# Try it
Answer with the exact lines of the following material from the one containing "none -> black brick C6 level 1" through the one containing "none -> white round brick C7 level 3", both end lines included.

# Data
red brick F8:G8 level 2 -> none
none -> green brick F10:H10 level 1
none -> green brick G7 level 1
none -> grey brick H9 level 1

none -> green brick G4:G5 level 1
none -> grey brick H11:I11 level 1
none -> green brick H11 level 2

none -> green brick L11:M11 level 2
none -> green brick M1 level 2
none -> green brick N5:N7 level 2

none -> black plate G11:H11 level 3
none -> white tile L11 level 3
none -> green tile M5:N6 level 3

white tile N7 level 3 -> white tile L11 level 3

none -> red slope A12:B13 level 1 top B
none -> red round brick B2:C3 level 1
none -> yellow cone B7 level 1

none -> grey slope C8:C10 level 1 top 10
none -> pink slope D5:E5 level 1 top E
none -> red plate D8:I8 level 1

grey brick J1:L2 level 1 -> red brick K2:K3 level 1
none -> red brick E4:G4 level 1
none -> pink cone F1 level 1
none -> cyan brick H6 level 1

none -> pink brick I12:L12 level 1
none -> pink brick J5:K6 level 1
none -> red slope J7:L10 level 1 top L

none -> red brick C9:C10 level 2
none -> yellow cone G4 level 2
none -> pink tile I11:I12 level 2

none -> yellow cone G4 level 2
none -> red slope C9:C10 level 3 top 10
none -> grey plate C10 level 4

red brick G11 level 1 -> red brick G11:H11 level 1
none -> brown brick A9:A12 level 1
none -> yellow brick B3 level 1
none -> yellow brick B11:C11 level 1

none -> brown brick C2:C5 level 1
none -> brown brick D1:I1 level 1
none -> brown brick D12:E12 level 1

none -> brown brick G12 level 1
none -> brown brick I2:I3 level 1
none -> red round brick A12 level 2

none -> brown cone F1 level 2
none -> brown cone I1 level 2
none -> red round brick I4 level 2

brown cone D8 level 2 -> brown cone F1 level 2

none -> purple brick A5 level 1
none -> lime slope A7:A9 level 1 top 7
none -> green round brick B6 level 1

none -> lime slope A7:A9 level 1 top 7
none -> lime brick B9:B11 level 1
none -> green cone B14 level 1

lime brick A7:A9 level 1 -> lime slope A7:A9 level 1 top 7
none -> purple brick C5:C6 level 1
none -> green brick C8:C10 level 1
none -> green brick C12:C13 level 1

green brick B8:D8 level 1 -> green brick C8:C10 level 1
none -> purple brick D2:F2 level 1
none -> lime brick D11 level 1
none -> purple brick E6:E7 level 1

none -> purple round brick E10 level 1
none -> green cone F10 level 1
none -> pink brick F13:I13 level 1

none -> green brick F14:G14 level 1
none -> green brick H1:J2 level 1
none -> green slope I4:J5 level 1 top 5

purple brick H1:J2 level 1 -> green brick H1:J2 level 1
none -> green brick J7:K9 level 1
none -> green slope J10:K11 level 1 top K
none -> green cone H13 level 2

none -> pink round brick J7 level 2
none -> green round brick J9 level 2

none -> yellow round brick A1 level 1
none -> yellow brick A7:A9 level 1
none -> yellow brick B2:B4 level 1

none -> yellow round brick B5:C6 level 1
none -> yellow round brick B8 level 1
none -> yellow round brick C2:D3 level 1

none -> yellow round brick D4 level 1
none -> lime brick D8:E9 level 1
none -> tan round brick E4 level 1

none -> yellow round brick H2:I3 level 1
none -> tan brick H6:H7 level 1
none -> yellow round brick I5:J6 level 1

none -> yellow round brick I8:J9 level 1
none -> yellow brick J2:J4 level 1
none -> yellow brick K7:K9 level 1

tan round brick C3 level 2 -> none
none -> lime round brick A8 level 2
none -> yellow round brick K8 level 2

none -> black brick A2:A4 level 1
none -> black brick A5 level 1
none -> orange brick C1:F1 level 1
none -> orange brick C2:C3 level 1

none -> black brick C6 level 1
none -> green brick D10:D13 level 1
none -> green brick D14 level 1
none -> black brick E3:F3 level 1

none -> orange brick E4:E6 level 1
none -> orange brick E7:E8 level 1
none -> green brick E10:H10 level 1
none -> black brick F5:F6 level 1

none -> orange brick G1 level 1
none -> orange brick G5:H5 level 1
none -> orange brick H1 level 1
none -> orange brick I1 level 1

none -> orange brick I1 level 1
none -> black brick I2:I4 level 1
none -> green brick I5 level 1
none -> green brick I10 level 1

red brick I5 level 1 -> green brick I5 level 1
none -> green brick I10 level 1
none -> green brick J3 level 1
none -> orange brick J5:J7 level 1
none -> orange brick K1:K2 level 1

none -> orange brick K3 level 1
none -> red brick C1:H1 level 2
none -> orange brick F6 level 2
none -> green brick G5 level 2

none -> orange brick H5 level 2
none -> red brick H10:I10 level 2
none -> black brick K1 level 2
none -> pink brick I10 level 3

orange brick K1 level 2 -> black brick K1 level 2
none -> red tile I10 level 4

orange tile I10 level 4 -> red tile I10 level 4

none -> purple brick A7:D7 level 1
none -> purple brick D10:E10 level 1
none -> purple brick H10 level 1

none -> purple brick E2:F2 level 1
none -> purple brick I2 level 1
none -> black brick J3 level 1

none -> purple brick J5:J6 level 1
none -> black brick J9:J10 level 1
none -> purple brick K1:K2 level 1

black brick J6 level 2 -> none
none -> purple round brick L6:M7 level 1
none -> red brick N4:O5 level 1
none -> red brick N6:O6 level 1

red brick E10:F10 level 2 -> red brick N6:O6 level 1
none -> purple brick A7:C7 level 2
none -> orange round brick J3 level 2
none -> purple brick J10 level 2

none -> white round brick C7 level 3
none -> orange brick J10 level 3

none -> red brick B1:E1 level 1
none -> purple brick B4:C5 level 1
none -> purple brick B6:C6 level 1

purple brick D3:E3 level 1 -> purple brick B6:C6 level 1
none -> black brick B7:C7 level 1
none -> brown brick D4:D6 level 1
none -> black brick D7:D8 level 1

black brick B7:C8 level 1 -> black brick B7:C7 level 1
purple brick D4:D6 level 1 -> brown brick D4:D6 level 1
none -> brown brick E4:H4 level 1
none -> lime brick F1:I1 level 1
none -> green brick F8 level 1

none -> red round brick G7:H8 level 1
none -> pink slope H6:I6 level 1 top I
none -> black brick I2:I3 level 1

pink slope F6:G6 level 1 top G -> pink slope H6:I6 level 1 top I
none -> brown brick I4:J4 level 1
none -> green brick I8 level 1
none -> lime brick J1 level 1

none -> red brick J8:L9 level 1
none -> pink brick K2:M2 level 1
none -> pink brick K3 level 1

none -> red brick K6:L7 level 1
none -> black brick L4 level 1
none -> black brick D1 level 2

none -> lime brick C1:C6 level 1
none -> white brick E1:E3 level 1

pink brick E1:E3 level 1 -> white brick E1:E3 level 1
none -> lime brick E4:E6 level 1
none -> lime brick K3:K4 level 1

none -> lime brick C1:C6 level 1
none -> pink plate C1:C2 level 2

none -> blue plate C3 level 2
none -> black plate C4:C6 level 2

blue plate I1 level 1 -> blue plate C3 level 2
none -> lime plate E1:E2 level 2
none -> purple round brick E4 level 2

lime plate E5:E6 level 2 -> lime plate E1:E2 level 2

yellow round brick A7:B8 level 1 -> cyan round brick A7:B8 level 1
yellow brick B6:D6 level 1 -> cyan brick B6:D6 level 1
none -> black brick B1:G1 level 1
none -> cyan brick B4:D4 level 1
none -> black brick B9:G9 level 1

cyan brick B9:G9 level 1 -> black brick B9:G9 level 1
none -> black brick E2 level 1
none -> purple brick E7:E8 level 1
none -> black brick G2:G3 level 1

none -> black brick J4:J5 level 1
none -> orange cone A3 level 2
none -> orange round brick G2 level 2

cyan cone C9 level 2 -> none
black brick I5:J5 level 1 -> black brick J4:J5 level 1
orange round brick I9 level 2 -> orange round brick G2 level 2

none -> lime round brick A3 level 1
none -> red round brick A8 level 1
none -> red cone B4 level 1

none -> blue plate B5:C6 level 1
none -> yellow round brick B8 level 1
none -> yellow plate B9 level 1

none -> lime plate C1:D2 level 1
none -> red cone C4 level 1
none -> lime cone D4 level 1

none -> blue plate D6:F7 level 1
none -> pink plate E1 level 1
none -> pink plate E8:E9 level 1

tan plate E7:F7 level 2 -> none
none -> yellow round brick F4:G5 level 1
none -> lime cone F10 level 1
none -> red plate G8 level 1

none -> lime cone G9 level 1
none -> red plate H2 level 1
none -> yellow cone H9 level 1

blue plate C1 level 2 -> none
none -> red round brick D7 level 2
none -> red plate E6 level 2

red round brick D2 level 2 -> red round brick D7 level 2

# Result of the task
none -> black brick C6 level 1
none -> green brick D10:D13 level 1
none -> green brick D14 level 1
none -> black brick E3:F3 level 1

none -> orange brick E4:E6 level 1
none -> orange brick E7:E8 level 1
none -> green brick E10:H10 level 1
none -> black brick F5:F6 level 1

none -> orange brick G1 level 1
none -> orange brick G5:H5 level 1
none -> orange brick H1 level 1
none -> orange brick I1 level 1

none -> orange brick I1 level 1
none -> black brick I2:I4 level 1
none -> green brick I5 level 1
none -> green brick I10 level 1

red brick I5 level 1 -> green brick I5 level 1
none -> green brick I10 level 1
none -> green brick J3 level 1
none -> orange brick J5:J7 level 1
none -> orange brick K1:K2 level 1

none -> orange brick K3 level 1
none -> red brick C1:H1 level 2
none -> orange brick F6 level 2
none -> green brick G5 level 2

none -> orange brick H5 level 2
none -> red brick H10:I10 level 2
none -> black brick K1 level 2
none -> pink brick I10 level 3

orange brick K1 level 2 -> black brick K1 level 2
none -> red tile I10 level 4

orange tile I10 level 4 -> red tile I10 level 4

none -> purple brick A7:D7 level 1
none -> purple brick D10:E10 level 1
none -> purple brick H10 level 1

none -> purple brick E2:F2 level 1
none -> purple brick I2 level 1
none -> black brick J3 level 1

none -> purple brick J5:J6 level 1
none -> black brick J9:J10 level 1
none -> purple brick K1:K2 level 1

black brick J6 level 2 -> none
none -> purple round brick L6:M7 level 1
none -> red brick N4:O5 level 1
none -> red brick N6:O6 level 1

red brick E10:F10 level 2 -> red brick N6:O6 level 1
none -> purple brick A7:C7 level 2
none -> orange round brick J3 level 2
none -> purple brick J10 level 2

none -> white round brick C7 level 3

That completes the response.